- TASK INSTRUCTIONS -
Which lines in the data below contain the string "should"? Report each of them in full.

Dataset entries
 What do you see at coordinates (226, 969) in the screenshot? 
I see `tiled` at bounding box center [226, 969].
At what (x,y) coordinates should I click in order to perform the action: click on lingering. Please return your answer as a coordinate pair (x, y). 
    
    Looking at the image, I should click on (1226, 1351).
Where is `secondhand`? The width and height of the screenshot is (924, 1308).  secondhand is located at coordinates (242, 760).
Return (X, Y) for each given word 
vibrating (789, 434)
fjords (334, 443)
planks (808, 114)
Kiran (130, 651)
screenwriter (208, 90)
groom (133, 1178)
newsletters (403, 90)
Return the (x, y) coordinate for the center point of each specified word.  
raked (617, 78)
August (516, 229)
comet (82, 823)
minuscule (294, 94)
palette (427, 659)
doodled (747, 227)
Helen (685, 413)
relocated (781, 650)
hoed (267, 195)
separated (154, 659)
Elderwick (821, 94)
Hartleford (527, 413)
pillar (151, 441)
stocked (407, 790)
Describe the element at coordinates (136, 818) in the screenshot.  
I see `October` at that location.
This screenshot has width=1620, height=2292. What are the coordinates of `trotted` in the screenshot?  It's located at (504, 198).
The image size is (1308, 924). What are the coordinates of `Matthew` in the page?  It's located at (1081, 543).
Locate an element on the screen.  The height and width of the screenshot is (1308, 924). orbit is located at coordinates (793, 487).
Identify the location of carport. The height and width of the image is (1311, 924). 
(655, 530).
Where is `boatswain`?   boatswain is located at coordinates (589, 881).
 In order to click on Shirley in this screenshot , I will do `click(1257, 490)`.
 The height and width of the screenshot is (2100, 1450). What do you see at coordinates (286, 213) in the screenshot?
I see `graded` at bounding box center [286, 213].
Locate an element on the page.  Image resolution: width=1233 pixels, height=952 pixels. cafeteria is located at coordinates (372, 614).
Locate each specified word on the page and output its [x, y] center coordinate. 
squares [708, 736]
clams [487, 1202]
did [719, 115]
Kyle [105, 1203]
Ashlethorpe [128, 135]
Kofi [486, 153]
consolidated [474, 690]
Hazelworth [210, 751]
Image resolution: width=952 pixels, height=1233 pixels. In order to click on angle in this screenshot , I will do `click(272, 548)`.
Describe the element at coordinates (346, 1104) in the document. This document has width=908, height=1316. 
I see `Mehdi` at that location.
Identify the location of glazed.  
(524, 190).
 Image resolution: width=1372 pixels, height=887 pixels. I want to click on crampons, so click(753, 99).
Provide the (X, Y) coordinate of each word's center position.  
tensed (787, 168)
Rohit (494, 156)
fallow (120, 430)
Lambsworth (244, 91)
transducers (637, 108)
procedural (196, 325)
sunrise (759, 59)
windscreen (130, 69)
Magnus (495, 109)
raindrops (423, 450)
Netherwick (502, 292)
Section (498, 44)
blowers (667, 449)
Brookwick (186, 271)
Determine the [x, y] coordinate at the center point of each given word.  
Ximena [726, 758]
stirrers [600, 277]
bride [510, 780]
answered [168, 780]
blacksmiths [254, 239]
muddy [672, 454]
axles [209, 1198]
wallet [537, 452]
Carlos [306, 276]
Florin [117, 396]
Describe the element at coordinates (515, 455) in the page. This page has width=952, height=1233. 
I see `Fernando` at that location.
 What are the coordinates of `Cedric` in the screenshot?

- SOLUTION BELOW -
At what (x,y) coordinates should I click in order to perform the action: click on lingering. Please return your answer as a coordinate pair (x, y). 
    Looking at the image, I should click on (1226, 1351).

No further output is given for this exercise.